___ LISTED ENTRIES ___

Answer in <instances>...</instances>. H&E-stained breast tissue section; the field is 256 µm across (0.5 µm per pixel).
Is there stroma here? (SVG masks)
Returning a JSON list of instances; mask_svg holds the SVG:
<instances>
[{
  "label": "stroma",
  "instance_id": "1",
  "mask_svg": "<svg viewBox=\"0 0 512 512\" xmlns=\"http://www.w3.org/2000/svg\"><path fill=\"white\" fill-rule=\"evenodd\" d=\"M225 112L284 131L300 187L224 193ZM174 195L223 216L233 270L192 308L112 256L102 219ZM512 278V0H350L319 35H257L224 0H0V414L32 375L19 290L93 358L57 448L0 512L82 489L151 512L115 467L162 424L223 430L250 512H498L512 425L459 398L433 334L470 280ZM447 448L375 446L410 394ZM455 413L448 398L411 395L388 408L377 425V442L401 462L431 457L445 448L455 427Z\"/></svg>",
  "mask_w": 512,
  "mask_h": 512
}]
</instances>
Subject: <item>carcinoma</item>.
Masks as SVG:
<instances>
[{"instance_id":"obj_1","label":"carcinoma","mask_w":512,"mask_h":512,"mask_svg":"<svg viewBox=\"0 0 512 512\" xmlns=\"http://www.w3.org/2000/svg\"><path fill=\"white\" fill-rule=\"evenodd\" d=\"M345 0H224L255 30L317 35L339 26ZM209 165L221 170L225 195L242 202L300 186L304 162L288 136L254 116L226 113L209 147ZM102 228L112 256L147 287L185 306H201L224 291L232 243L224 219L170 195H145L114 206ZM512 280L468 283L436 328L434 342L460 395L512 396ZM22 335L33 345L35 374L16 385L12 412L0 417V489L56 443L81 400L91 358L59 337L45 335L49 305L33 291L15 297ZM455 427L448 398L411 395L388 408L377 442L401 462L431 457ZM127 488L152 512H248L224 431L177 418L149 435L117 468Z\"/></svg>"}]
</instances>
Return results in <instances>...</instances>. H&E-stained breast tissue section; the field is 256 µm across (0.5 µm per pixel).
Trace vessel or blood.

___

● **PROBLEM**
Give every line of the material that includes the string "breast".

● **WRITTEN RESPONSE**
Answer in <instances>...</instances>. H&E-stained breast tissue section; the field is 256 µm across (0.5 µm per pixel).
Return results in <instances>...</instances>. H&E-stained breast tissue section; the field is 256 µm across (0.5 µm per pixel).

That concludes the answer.